_AIM OF THE EXERCISE_. Without the pictures, return each record as it appears.

++++

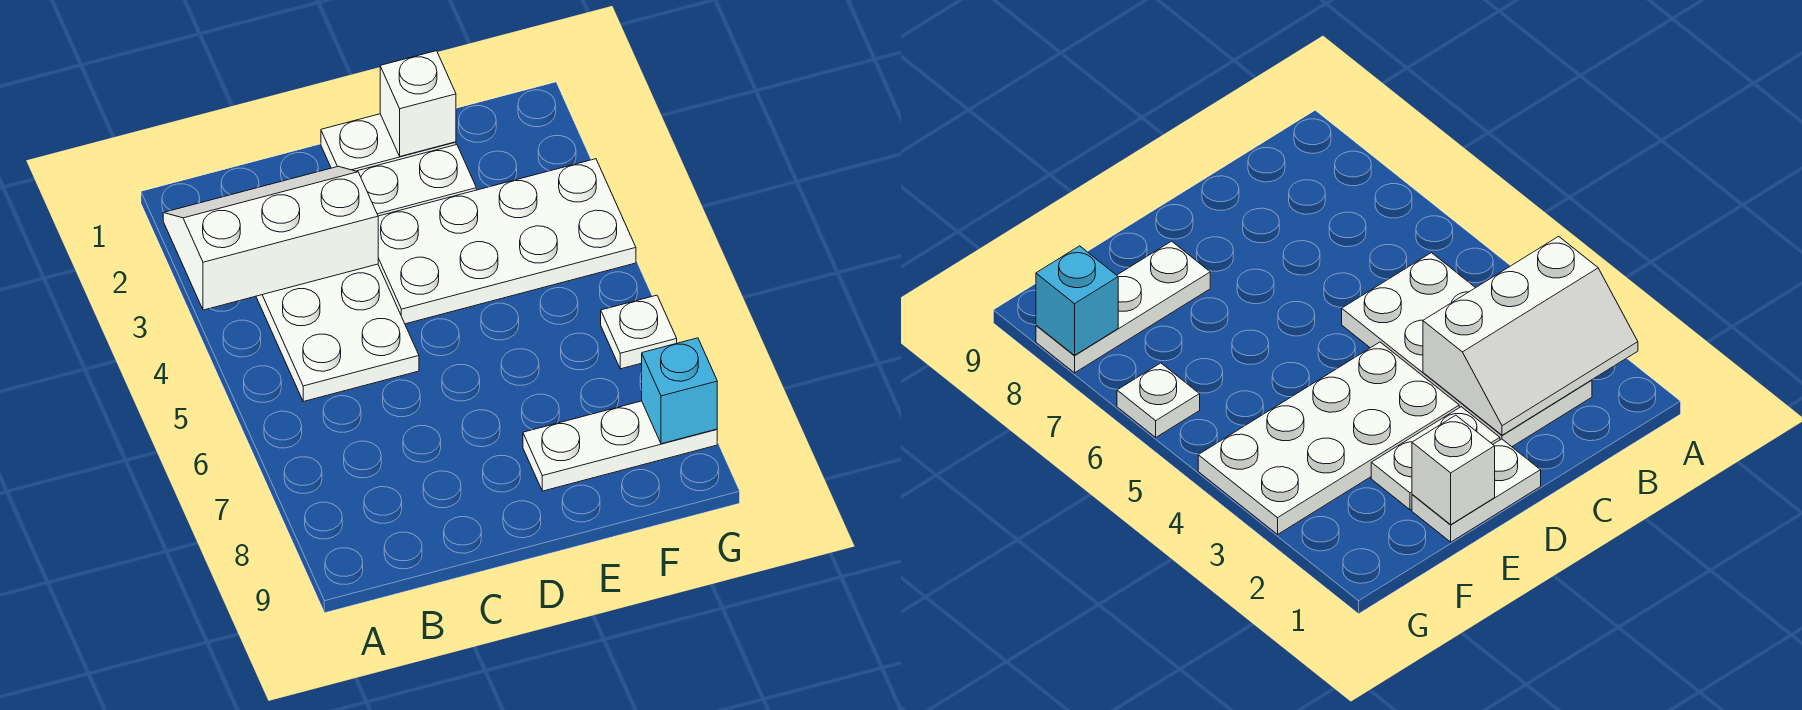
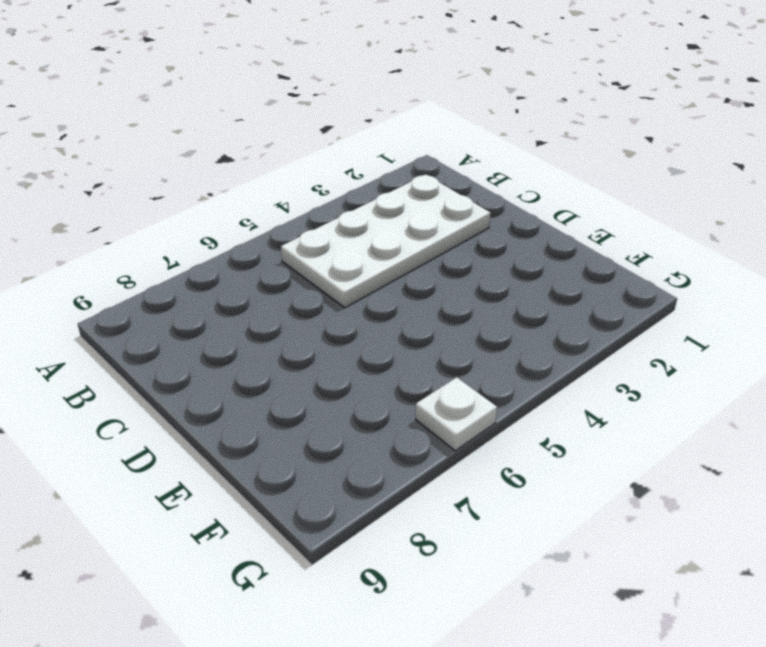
none -> white plate D1:E1 level 1
none -> white plate D2:E2 level 1

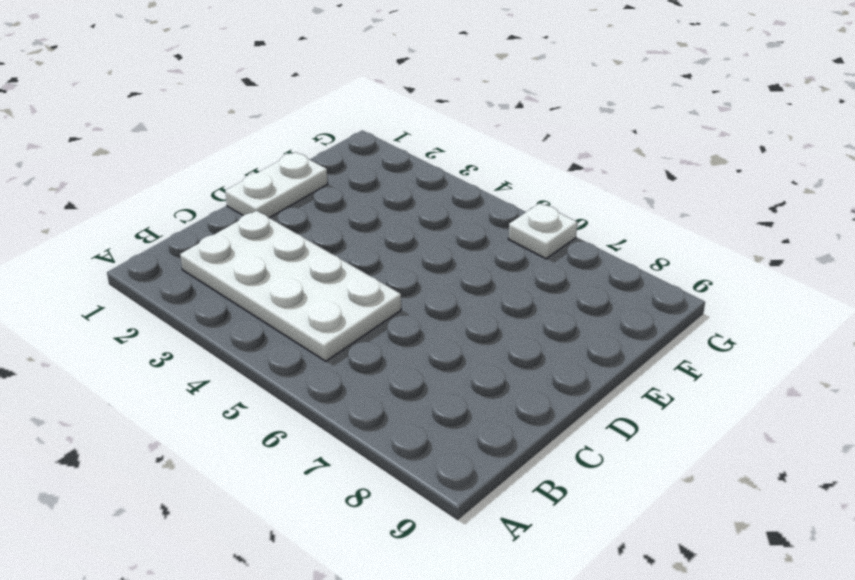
none -> white plate D2:E2 level 1
none -> white plate D3:G4 level 1

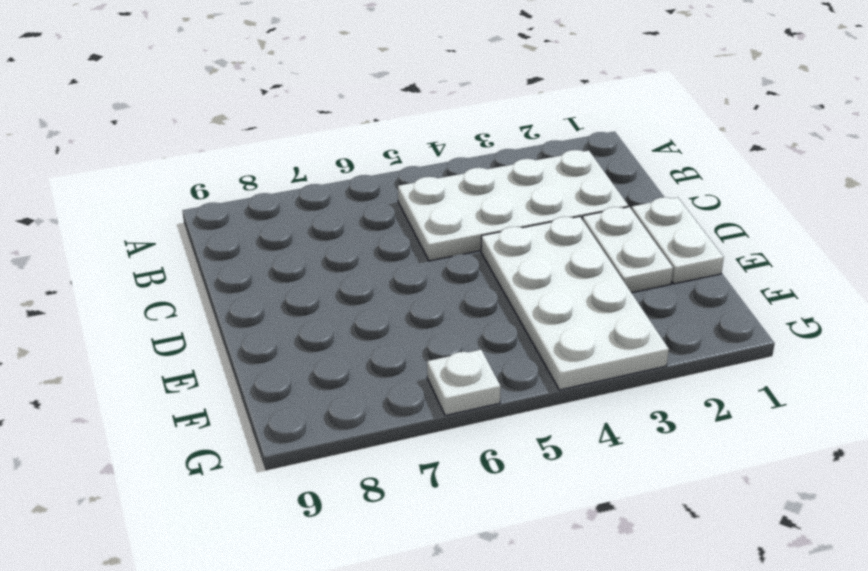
none -> white plate E8:G8 level 1
none -> white slope A2:C3 level 2 top 3

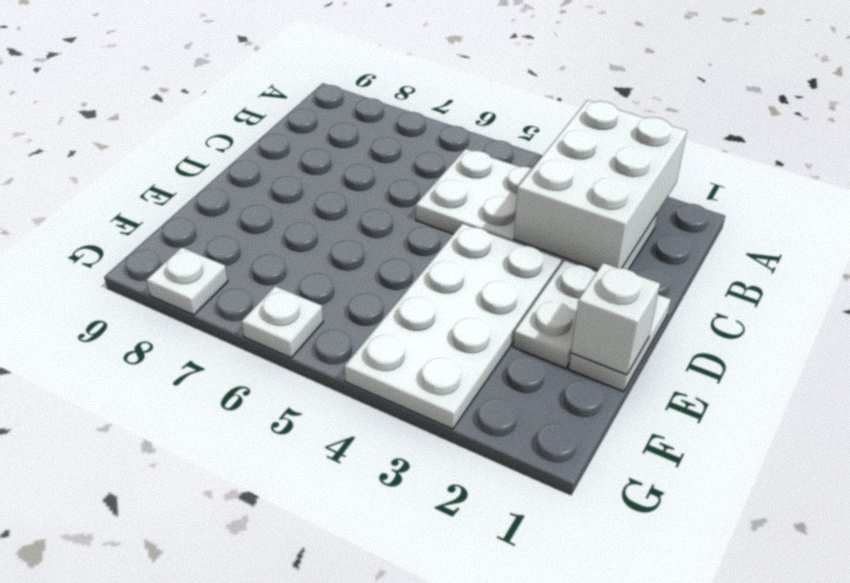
white brick A2:C3 level 2 -> white slope A2:C3 level 2 top 3
white plate G8 level 1 -> white plate E8:G8 level 1
none -> cyan brick G8 level 2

++++

_WRITTEN SOLUTION_.
none -> white plate D1:E1 level 1
none -> white plate D2:E2 level 1

none -> white plate D2:E2 level 1
none -> white plate D3:G4 level 1

none -> white plate E8:G8 level 1
none -> white slope A2:C3 level 2 top 3

white brick A2:C3 level 2 -> white slope A2:C3 level 2 top 3
white plate G8 level 1 -> white plate E8:G8 level 1
none -> cyan brick G8 level 2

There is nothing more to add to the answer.